§ Work instruction: Nothing but the lines from the top of the records through the line with "purple gift: [287,434,378,532]" should be returned, exactly, and without pictures.

_____

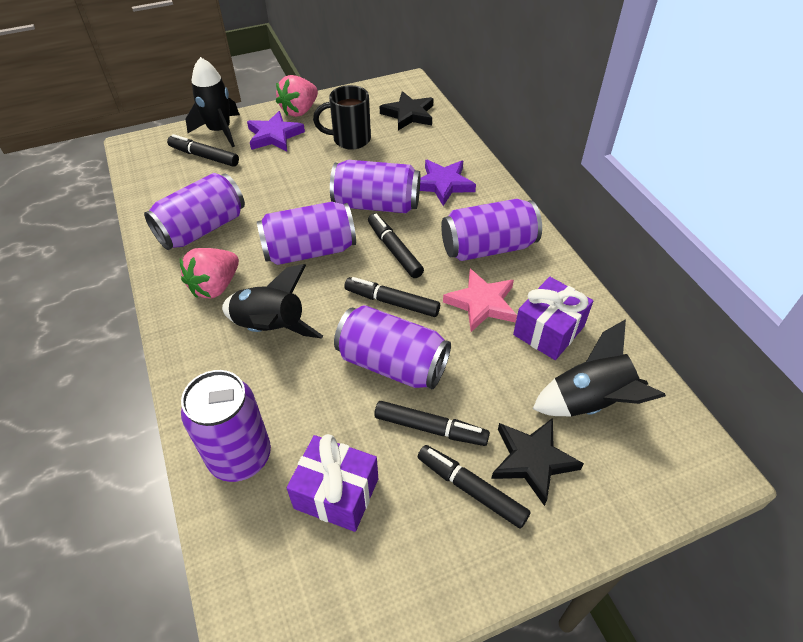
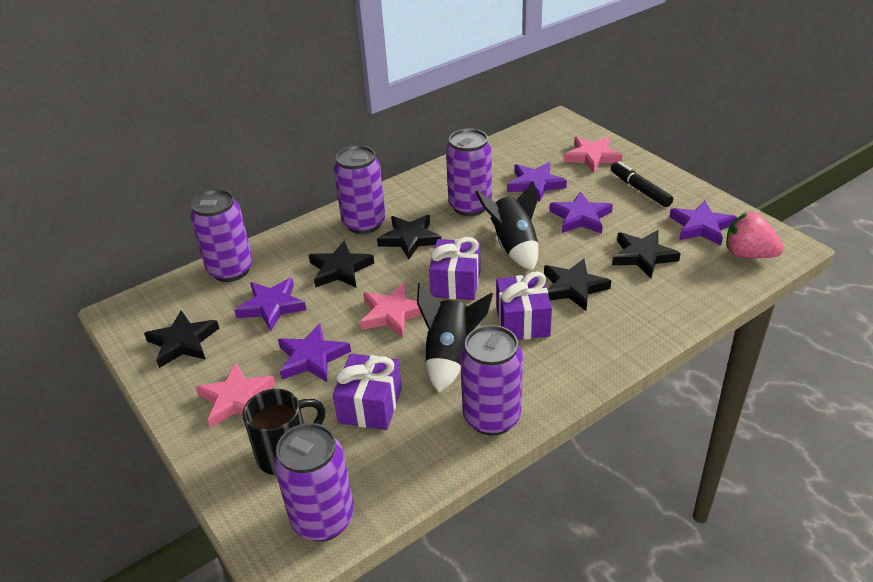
black marker: [167,134,239,167] [344,277,440,317] [368,213,424,278] [374,401,490,446] [418,445,531,529] = 5 -> [611,161,673,207] = 1
black rocket: [186,57,240,147] [222,264,323,339] [533,319,666,416] = 3 -> [417,283,493,393] [475,181,538,271] = 2
black star: [380,91,434,130] [491,418,584,506] = 2 -> [144,310,219,368] [309,241,374,288] [377,215,441,259] [544,259,611,311] [612,230,681,278] = 5
pink star: [443,269,517,332] = 1 -> [196,363,276,428] [360,283,422,338] [564,137,623,173] = 3
pink strawberry: [180,248,239,299] [276,75,318,117] = 2 -> [726,212,784,258] = 1
purple can: [144,173,245,250] [181,370,271,482] [257,202,356,265] [330,160,420,213] [334,305,451,389] [441,199,542,261] = 6 -> [190,189,253,282] [274,423,354,541] [334,145,385,234] [446,129,492,216] [460,325,523,436] = 5
purple gift: [287,434,378,532] [513,277,593,360] = 2 -> [333,353,402,430] [429,237,481,300] [496,271,552,340] = 3
purple star: [247,111,305,151] [420,160,476,206] = 2 -> [234,278,306,331] [278,323,351,382] [507,162,567,202] [549,191,613,234] [669,200,737,245] = 5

_____

§ Exercise answer:
black marker: [167,134,239,167] [344,277,440,317] [368,213,424,278] [374,401,490,446] [418,445,531,529] = 5 -> [611,161,673,207] = 1
black rocket: [186,57,240,147] [222,264,323,339] [533,319,666,416] = 3 -> [417,283,493,393] [475,181,538,271] = 2
black star: [380,91,434,130] [491,418,584,506] = 2 -> [144,310,219,368] [309,241,374,288] [377,215,441,259] [544,259,611,311] [612,230,681,278] = 5
pink star: [443,269,517,332] = 1 -> [196,363,276,428] [360,283,422,338] [564,137,623,173] = 3
pink strawberry: [180,248,239,299] [276,75,318,117] = 2 -> [726,212,784,258] = 1
purple can: [144,173,245,250] [181,370,271,482] [257,202,356,265] [330,160,420,213] [334,305,451,389] [441,199,542,261] = 6 -> [190,189,253,282] [274,423,354,541] [334,145,385,234] [446,129,492,216] [460,325,523,436] = 5
purple gift: [287,434,378,532] [513,277,593,360] = 2 -> [333,353,402,430] [429,237,481,300] [496,271,552,340] = 3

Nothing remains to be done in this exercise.